■ Work task:
Pictures do not belong in the copy; restate the records below word for word.
BEGIN Task inputs
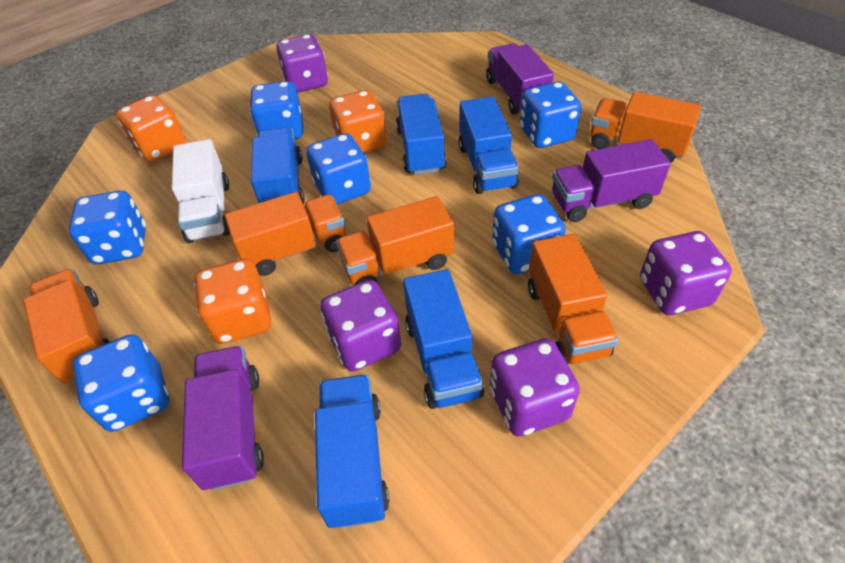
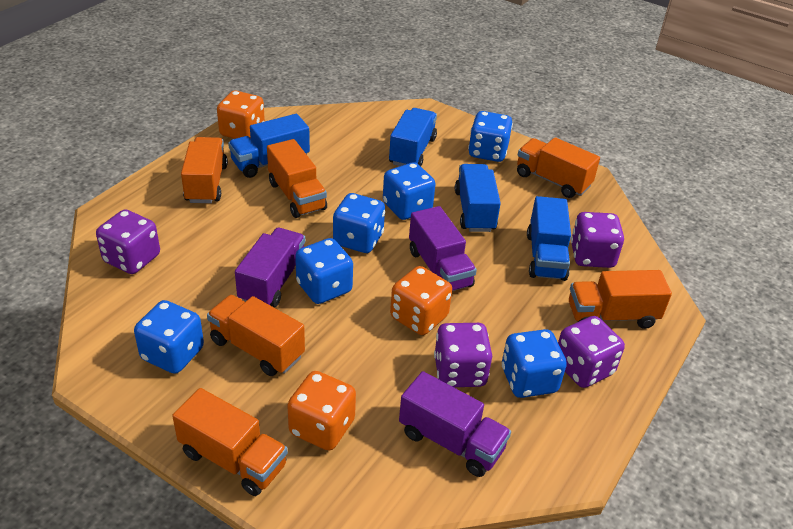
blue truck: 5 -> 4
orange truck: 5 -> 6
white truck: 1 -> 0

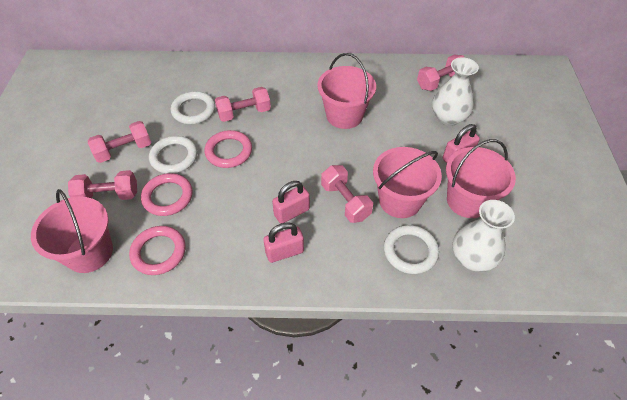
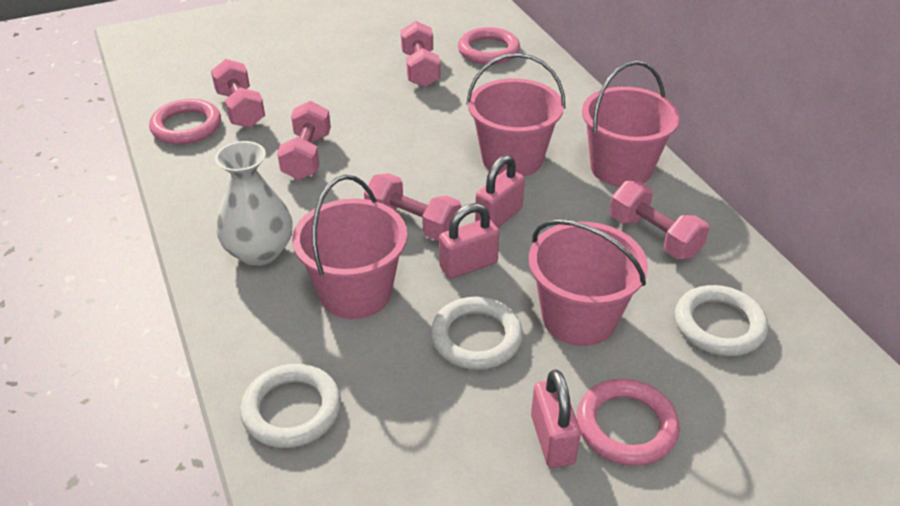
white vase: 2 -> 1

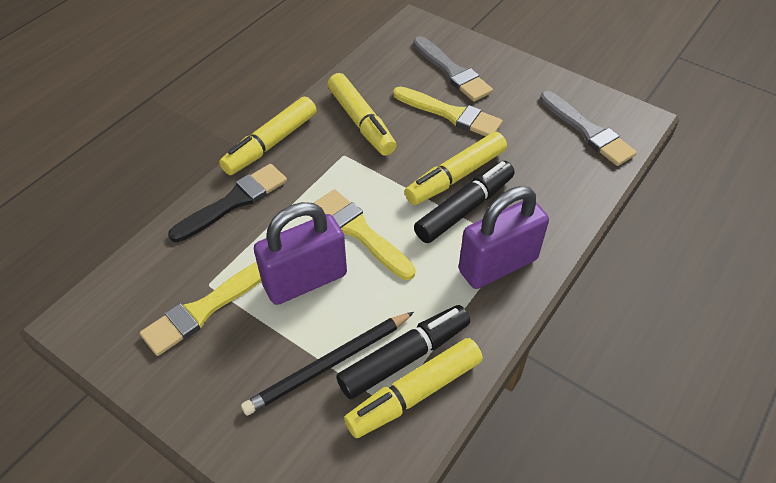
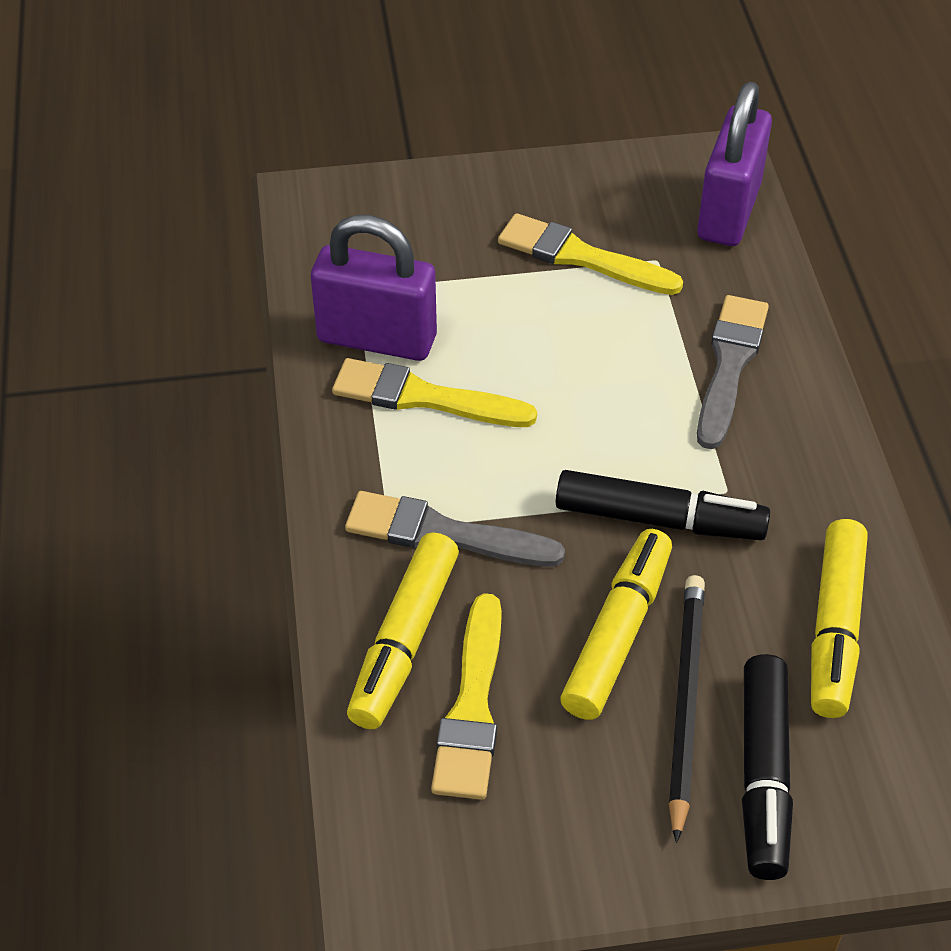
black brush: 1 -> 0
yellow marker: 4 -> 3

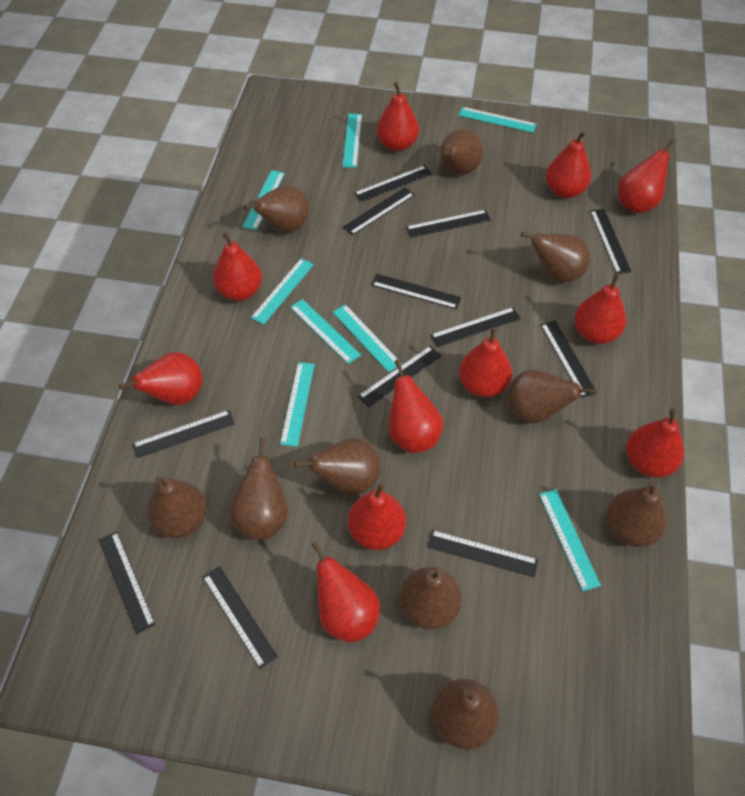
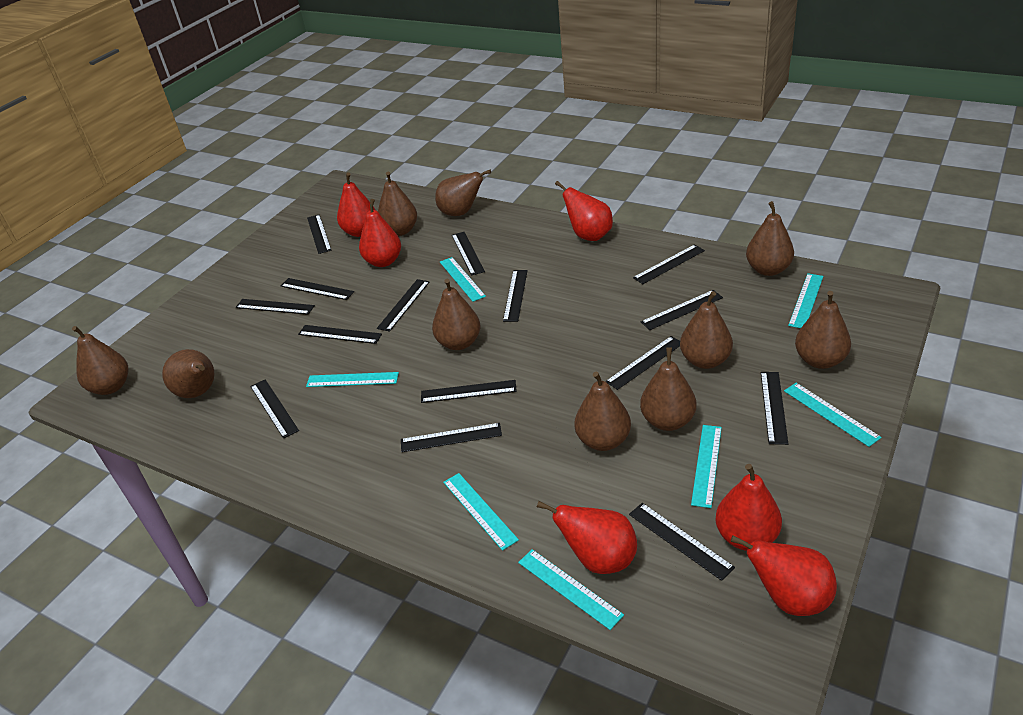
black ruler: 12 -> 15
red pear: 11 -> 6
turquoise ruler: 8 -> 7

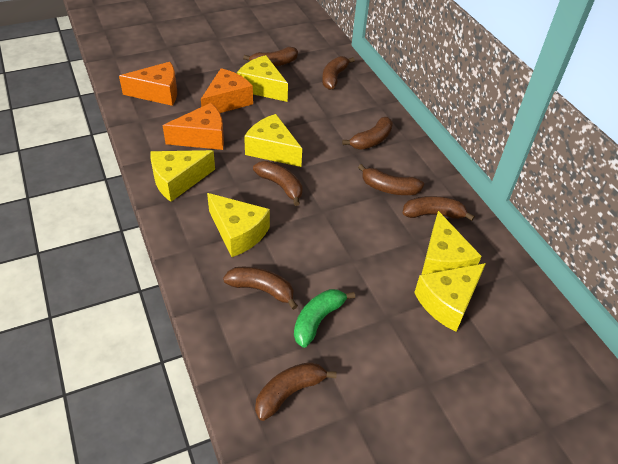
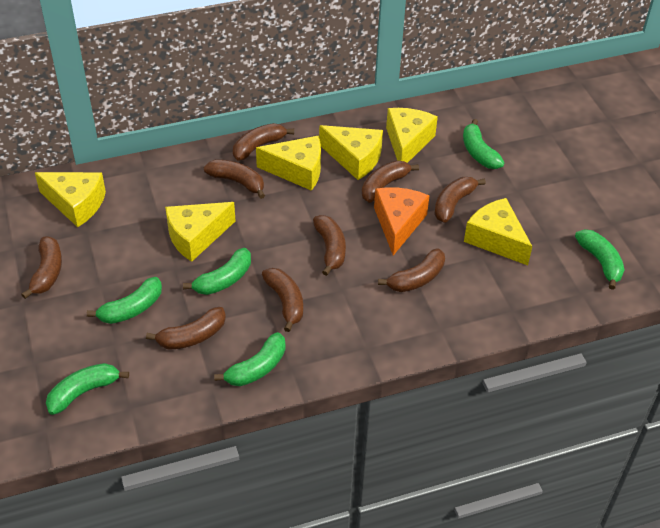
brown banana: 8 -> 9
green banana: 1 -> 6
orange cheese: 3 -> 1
END Task inputs
■ Answer to this exercise:
blue truck: 5 -> 4
orange truck: 5 -> 6
white truck: 1 -> 0

white vase: 2 -> 1

black brush: 1 -> 0
yellow marker: 4 -> 3

black ruler: 12 -> 15
red pear: 11 -> 6
turquoise ruler: 8 -> 7

brown banana: 8 -> 9
green banana: 1 -> 6
orange cheese: 3 -> 1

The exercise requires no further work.